— EXTRACTED RECORDS —
--------------------
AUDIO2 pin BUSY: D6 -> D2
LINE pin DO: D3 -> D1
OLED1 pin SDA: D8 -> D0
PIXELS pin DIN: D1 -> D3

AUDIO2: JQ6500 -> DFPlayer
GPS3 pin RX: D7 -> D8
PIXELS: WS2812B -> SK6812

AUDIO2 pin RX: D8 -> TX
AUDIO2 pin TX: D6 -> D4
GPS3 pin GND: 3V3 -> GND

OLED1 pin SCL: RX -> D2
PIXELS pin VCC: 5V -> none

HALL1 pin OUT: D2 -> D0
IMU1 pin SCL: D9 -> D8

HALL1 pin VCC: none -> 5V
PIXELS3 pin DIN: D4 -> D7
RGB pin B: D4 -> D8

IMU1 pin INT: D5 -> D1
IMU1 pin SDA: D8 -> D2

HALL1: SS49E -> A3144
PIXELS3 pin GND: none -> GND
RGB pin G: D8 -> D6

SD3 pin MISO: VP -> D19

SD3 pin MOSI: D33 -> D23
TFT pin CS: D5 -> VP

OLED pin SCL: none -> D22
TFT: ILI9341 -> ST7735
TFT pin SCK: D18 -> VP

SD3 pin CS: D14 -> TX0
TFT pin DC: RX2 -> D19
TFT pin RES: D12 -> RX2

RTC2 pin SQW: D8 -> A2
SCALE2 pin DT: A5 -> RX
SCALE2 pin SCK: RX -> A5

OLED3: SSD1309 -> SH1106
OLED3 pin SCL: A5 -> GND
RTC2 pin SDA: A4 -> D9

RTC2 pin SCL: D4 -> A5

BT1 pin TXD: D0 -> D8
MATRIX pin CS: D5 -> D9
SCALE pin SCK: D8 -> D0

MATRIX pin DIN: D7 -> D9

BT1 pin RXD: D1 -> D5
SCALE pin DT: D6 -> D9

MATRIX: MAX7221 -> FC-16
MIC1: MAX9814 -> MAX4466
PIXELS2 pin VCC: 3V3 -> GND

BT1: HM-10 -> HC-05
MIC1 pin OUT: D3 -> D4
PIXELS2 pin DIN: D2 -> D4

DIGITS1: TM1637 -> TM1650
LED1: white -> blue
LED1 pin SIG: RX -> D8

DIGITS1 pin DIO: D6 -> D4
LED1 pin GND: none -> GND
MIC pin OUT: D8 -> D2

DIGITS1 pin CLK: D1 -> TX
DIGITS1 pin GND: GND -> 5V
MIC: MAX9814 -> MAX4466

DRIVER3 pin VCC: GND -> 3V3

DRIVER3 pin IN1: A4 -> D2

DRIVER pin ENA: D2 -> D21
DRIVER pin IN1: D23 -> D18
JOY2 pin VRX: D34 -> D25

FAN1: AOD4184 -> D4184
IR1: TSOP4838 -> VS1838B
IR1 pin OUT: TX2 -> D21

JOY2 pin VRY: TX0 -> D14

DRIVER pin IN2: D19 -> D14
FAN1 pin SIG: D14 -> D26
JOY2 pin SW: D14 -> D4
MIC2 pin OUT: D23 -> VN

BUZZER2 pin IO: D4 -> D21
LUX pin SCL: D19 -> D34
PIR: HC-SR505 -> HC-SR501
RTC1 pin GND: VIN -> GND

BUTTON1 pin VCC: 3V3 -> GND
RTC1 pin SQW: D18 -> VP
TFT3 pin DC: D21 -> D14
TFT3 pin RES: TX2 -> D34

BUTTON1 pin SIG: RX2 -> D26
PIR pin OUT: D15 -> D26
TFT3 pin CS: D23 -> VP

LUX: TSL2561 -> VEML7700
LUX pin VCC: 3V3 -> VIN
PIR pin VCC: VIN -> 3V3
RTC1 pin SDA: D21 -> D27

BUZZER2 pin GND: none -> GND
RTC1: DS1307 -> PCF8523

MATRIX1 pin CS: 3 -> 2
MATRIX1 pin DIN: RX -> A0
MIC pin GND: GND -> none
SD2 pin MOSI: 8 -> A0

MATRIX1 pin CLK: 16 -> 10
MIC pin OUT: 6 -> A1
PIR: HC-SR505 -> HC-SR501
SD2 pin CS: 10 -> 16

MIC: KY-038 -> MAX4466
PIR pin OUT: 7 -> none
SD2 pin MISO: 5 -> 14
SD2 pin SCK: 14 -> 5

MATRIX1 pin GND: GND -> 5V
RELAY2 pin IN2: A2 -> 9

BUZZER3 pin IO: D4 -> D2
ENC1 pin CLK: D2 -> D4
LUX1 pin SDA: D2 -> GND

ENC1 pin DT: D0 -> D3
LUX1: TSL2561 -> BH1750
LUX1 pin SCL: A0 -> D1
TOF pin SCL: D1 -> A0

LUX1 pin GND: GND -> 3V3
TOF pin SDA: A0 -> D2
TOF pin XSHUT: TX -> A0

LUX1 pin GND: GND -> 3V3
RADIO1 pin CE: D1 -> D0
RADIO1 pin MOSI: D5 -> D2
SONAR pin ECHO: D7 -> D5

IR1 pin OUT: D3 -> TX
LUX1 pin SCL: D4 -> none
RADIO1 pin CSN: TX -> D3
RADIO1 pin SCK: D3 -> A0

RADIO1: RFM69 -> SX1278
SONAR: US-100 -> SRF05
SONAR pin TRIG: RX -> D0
--------------------
— TASK INSTRUCTIONS —
Quote exactly the lines running from the start of the listing above through the line where "IMU1 pin INT: D5 -> D1" is found, and output no other lines.

— EXERCISE ANSWER —
AUDIO2 pin BUSY: D6 -> D2
LINE pin DO: D3 -> D1
OLED1 pin SDA: D8 -> D0
PIXELS pin DIN: D1 -> D3

AUDIO2: JQ6500 -> DFPlayer
GPS3 pin RX: D7 -> D8
PIXELS: WS2812B -> SK6812

AUDIO2 pin RX: D8 -> TX
AUDIO2 pin TX: D6 -> D4
GPS3 pin GND: 3V3 -> GND

OLED1 pin SCL: RX -> D2
PIXELS pin VCC: 5V -> none

HALL1 pin OUT: D2 -> D0
IMU1 pin SCL: D9 -> D8

HALL1 pin VCC: none -> 5V
PIXELS3 pin DIN: D4 -> D7
RGB pin B: D4 -> D8

IMU1 pin INT: D5 -> D1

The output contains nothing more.